___ THE INPUT
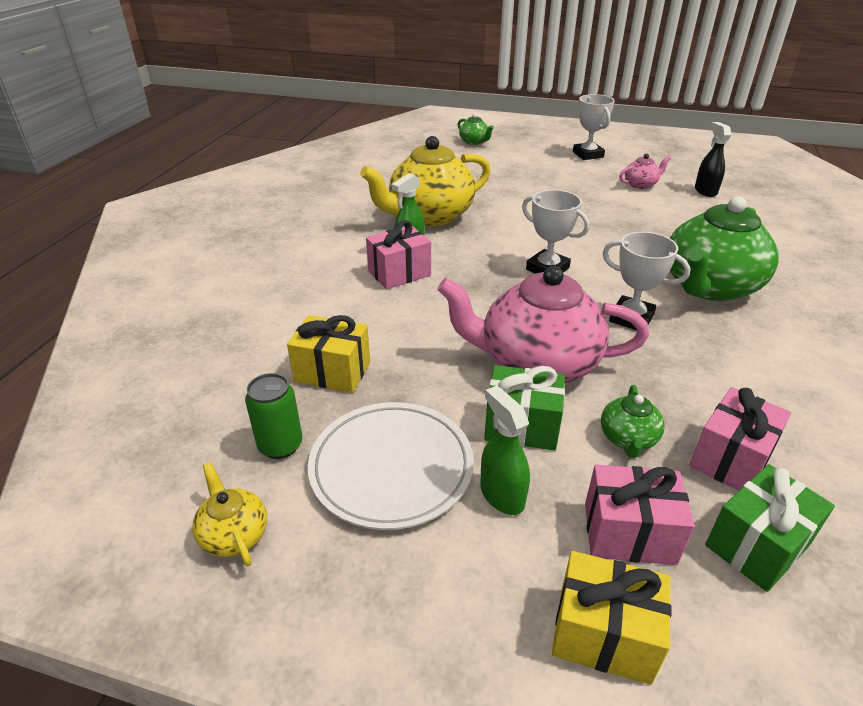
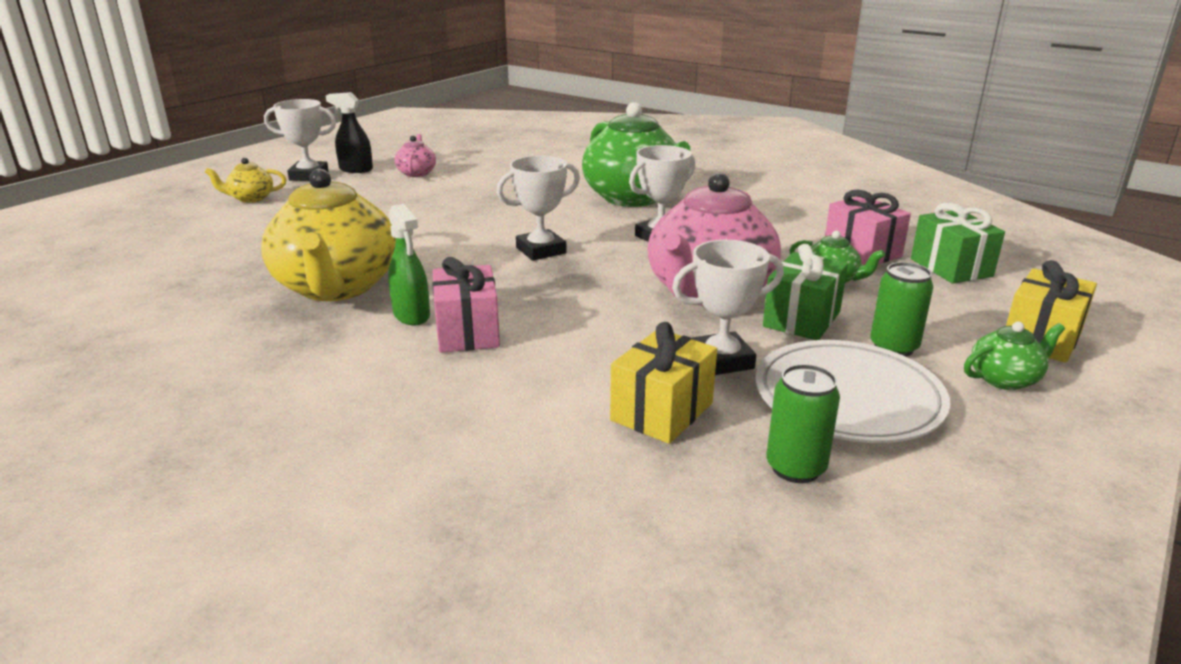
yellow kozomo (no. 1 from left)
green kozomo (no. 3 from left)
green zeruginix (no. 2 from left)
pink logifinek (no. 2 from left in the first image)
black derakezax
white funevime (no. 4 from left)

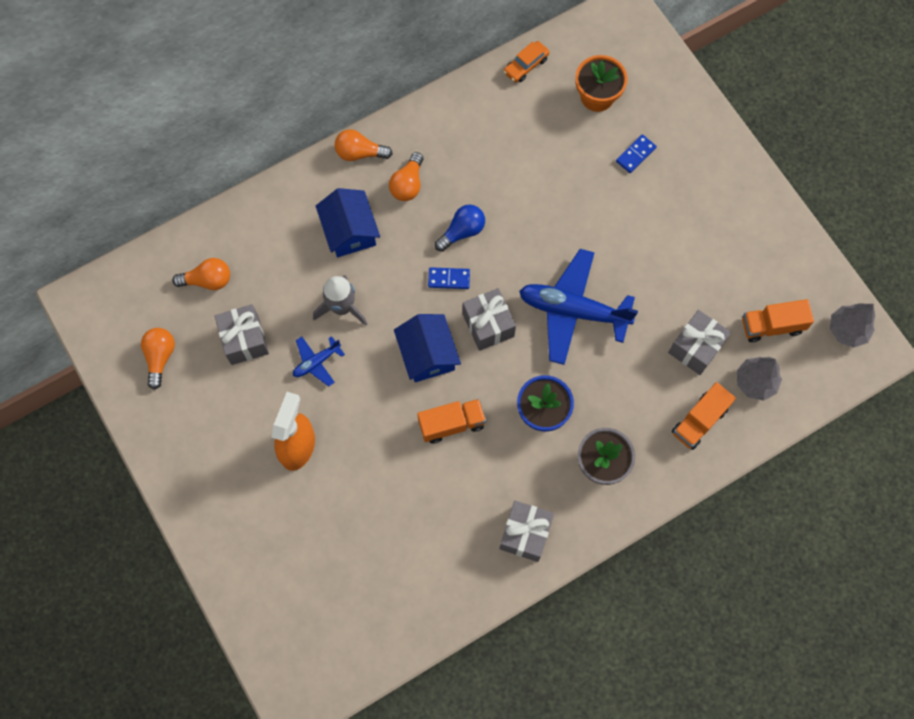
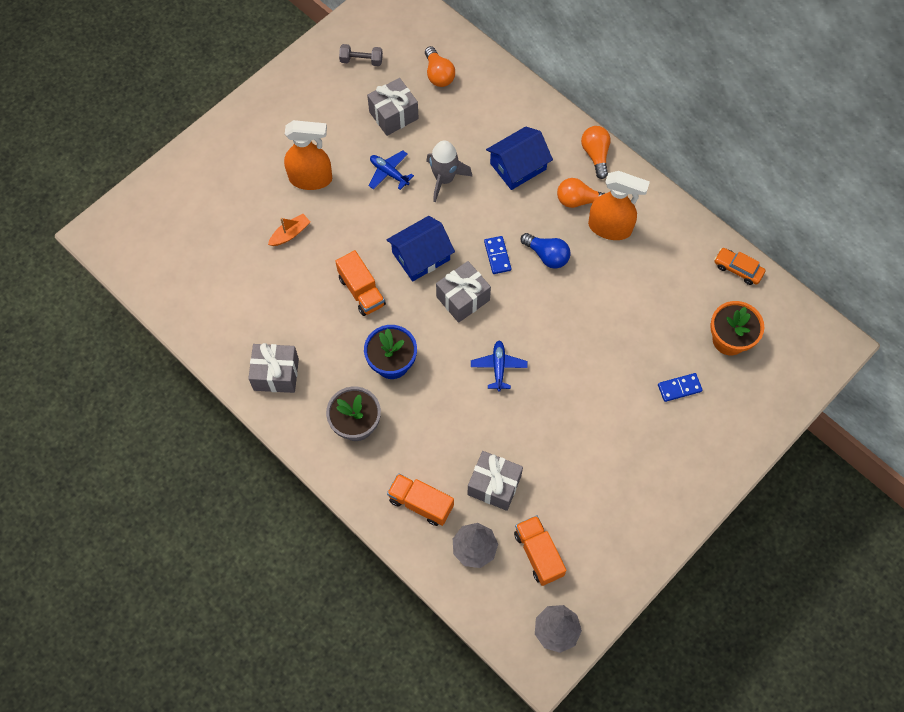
grey zimerotox
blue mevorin (no. 2 from left)
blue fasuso (no. 2 from left)
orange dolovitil
orange derakezax (no. 2 from left)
______
* _WHAT IS REQUIRED_:
From the first line to the last, repeat the data above exactly and leave the pictures out.

* _TASK RESPONSE_:
yellow kozomo (no. 1 from left)
green kozomo (no. 3 from left)
green zeruginix (no. 2 from left)
pink logifinek (no. 2 from left in the first image)
black derakezax
white funevime (no. 4 from left)

grey zimerotox
blue mevorin (no. 2 from left)
blue fasuso (no. 2 from left)
orange dolovitil
orange derakezax (no. 2 from left)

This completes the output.